───── MATERIAL FOR THIS EXERCISE ─────
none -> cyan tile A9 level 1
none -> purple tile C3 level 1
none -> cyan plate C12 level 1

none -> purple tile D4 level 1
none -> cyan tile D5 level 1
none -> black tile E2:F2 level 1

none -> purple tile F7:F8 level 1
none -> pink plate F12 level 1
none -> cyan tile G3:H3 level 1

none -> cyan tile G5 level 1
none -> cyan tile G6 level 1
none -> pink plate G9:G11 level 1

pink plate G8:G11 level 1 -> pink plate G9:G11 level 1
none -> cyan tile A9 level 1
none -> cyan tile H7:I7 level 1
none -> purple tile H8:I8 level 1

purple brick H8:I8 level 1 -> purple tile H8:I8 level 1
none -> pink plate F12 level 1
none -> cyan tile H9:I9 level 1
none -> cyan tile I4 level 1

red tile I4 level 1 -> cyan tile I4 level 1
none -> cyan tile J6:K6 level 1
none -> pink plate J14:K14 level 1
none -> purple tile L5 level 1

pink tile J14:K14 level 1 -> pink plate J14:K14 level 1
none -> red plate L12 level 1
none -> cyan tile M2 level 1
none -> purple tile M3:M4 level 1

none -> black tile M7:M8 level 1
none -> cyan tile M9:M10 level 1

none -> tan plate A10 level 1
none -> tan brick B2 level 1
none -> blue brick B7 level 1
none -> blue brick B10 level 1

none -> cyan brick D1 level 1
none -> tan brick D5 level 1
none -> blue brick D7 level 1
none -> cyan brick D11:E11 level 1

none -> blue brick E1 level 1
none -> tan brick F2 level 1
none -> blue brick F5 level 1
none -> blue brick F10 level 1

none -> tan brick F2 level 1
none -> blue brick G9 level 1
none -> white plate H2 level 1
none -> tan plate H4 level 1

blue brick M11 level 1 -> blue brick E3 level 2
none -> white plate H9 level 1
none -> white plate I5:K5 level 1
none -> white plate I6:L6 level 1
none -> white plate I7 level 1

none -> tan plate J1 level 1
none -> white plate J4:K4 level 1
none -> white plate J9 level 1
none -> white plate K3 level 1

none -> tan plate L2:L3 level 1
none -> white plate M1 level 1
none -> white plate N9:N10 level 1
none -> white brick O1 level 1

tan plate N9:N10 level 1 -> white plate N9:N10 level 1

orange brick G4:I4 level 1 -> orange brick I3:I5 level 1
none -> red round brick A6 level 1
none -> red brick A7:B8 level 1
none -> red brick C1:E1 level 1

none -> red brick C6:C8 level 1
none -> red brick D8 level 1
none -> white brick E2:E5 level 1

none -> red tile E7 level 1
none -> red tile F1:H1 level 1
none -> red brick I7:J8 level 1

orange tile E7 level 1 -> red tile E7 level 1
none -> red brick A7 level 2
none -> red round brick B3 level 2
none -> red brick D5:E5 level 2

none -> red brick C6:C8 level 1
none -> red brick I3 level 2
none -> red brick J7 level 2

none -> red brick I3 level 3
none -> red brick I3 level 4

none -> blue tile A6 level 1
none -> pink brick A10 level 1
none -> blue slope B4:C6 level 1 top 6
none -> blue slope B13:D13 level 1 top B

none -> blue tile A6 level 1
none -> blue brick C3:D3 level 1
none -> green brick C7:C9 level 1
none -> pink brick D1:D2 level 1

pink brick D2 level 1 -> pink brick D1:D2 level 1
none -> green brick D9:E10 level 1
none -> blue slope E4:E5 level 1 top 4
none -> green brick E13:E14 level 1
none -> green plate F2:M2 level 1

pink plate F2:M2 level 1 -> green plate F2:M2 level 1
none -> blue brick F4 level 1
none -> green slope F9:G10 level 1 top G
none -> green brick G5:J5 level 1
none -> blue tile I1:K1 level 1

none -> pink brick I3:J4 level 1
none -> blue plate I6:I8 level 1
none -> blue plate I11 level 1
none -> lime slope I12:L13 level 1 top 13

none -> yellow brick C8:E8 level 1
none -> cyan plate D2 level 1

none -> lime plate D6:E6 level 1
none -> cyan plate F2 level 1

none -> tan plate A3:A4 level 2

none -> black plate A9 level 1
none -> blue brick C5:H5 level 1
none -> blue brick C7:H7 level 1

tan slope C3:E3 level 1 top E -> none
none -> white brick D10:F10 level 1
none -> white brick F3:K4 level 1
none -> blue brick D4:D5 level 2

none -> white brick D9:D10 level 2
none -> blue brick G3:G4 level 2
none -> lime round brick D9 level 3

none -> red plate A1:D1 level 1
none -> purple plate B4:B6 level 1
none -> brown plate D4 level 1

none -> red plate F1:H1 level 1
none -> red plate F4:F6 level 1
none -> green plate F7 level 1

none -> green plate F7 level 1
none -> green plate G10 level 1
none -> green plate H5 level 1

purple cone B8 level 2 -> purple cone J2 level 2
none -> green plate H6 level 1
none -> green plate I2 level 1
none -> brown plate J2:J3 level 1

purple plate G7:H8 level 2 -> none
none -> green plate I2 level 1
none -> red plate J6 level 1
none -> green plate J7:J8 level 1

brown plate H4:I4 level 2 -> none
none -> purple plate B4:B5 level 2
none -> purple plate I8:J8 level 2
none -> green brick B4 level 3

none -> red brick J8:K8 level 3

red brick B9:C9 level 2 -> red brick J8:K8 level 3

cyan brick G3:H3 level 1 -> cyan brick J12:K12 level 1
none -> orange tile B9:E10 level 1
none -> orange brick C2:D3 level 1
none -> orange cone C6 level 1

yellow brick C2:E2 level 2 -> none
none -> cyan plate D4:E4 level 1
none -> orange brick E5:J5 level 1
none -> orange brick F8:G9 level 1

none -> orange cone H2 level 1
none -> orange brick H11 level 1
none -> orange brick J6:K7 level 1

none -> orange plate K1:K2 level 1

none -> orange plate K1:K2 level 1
─────
▶ [BRIEF]:
Every record above should be copied exactly.

▶ [REPLY TO THE EXERCISE]:
none -> cyan tile A9 level 1
none -> purple tile C3 level 1
none -> cyan plate C12 level 1

none -> purple tile D4 level 1
none -> cyan tile D5 level 1
none -> black tile E2:F2 level 1

none -> purple tile F7:F8 level 1
none -> pink plate F12 level 1
none -> cyan tile G3:H3 level 1

none -> cyan tile G5 level 1
none -> cyan tile G6 level 1
none -> pink plate G9:G11 level 1

pink plate G8:G11 level 1 -> pink plate G9:G11 level 1
none -> cyan tile A9 level 1
none -> cyan tile H7:I7 level 1
none -> purple tile H8:I8 level 1

purple brick H8:I8 level 1 -> purple tile H8:I8 level 1
none -> pink plate F12 level 1
none -> cyan tile H9:I9 level 1
none -> cyan tile I4 level 1

red tile I4 level 1 -> cyan tile I4 level 1
none -> cyan tile J6:K6 level 1
none -> pink plate J14:K14 level 1
none -> purple tile L5 level 1

pink tile J14:K14 level 1 -> pink plate J14:K14 level 1
none -> red plate L12 level 1
none -> cyan tile M2 level 1
none -> purple tile M3:M4 level 1

none -> black tile M7:M8 level 1
none -> cyan tile M9:M10 level 1

none -> tan plate A10 level 1
none -> tan brick B2 level 1
none -> blue brick B7 level 1
none -> blue brick B10 level 1

none -> cyan brick D1 level 1
none -> tan brick D5 level 1
none -> blue brick D7 level 1
none -> cyan brick D11:E11 level 1

none -> blue brick E1 level 1
none -> tan brick F2 level 1
none -> blue brick F5 level 1
none -> blue brick F10 level 1

none -> tan brick F2 level 1
none -> blue brick G9 level 1
none -> white plate H2 level 1
none -> tan plate H4 level 1

blue brick M11 level 1 -> blue brick E3 level 2
none -> white plate H9 level 1
none -> white plate I5:K5 level 1
none -> white plate I6:L6 level 1
none -> white plate I7 level 1

none -> tan plate J1 level 1
none -> white plate J4:K4 level 1
none -> white plate J9 level 1
none -> white plate K3 level 1

none -> tan plate L2:L3 level 1
none -> white plate M1 level 1
none -> white plate N9:N10 level 1
none -> white brick O1 level 1

tan plate N9:N10 level 1 -> white plate N9:N10 level 1

orange brick G4:I4 level 1 -> orange brick I3:I5 level 1
none -> red round brick A6 level 1
none -> red brick A7:B8 level 1
none -> red brick C1:E1 level 1

none -> red brick C6:C8 level 1
none -> red brick D8 level 1
none -> white brick E2:E5 level 1

none -> red tile E7 level 1
none -> red tile F1:H1 level 1
none -> red brick I7:J8 level 1

orange tile E7 level 1 -> red tile E7 level 1
none -> red brick A7 level 2
none -> red round brick B3 level 2
none -> red brick D5:E5 level 2

none -> red brick C6:C8 level 1
none -> red brick I3 level 2
none -> red brick J7 level 2

none -> red brick I3 level 3
none -> red brick I3 level 4

none -> blue tile A6 level 1
none -> pink brick A10 level 1
none -> blue slope B4:C6 level 1 top 6
none -> blue slope B13:D13 level 1 top B

none -> blue tile A6 level 1
none -> blue brick C3:D3 level 1
none -> green brick C7:C9 level 1
none -> pink brick D1:D2 level 1

pink brick D2 level 1 -> pink brick D1:D2 level 1
none -> green brick D9:E10 level 1
none -> blue slope E4:E5 level 1 top 4
none -> green brick E13:E14 level 1
none -> green plate F2:M2 level 1

pink plate F2:M2 level 1 -> green plate F2:M2 level 1
none -> blue brick F4 level 1
none -> green slope F9:G10 level 1 top G
none -> green brick G5:J5 level 1
none -> blue tile I1:K1 level 1

none -> pink brick I3:J4 level 1
none -> blue plate I6:I8 level 1
none -> blue plate I11 level 1
none -> lime slope I12:L13 level 1 top 13

none -> yellow brick C8:E8 level 1
none -> cyan plate D2 level 1

none -> lime plate D6:E6 level 1
none -> cyan plate F2 level 1

none -> tan plate A3:A4 level 2

none -> black plate A9 level 1
none -> blue brick C5:H5 level 1
none -> blue brick C7:H7 level 1

tan slope C3:E3 level 1 top E -> none
none -> white brick D10:F10 level 1
none -> white brick F3:K4 level 1
none -> blue brick D4:D5 level 2

none -> white brick D9:D10 level 2
none -> blue brick G3:G4 level 2
none -> lime round brick D9 level 3

none -> red plate A1:D1 level 1
none -> purple plate B4:B6 level 1
none -> brown plate D4 level 1

none -> red plate F1:H1 level 1
none -> red plate F4:F6 level 1
none -> green plate F7 level 1

none -> green plate F7 level 1
none -> green plate G10 level 1
none -> green plate H5 level 1

purple cone B8 level 2 -> purple cone J2 level 2
none -> green plate H6 level 1
none -> green plate I2 level 1
none -> brown plate J2:J3 level 1

purple plate G7:H8 level 2 -> none
none -> green plate I2 level 1
none -> red plate J6 level 1
none -> green plate J7:J8 level 1

brown plate H4:I4 level 2 -> none
none -> purple plate B4:B5 level 2
none -> purple plate I8:J8 level 2
none -> green brick B4 level 3

none -> red brick J8:K8 level 3

red brick B9:C9 level 2 -> red brick J8:K8 level 3

cyan brick G3:H3 level 1 -> cyan brick J12:K12 level 1
none -> orange tile B9:E10 level 1
none -> orange brick C2:D3 level 1
none -> orange cone C6 level 1

yellow brick C2:E2 level 2 -> none
none -> cyan plate D4:E4 level 1
none -> orange brick E5:J5 level 1
none -> orange brick F8:G9 level 1

none -> orange cone H2 level 1
none -> orange brick H11 level 1
none -> orange brick J6:K7 level 1

none -> orange plate K1:K2 level 1

none -> orange plate K1:K2 level 1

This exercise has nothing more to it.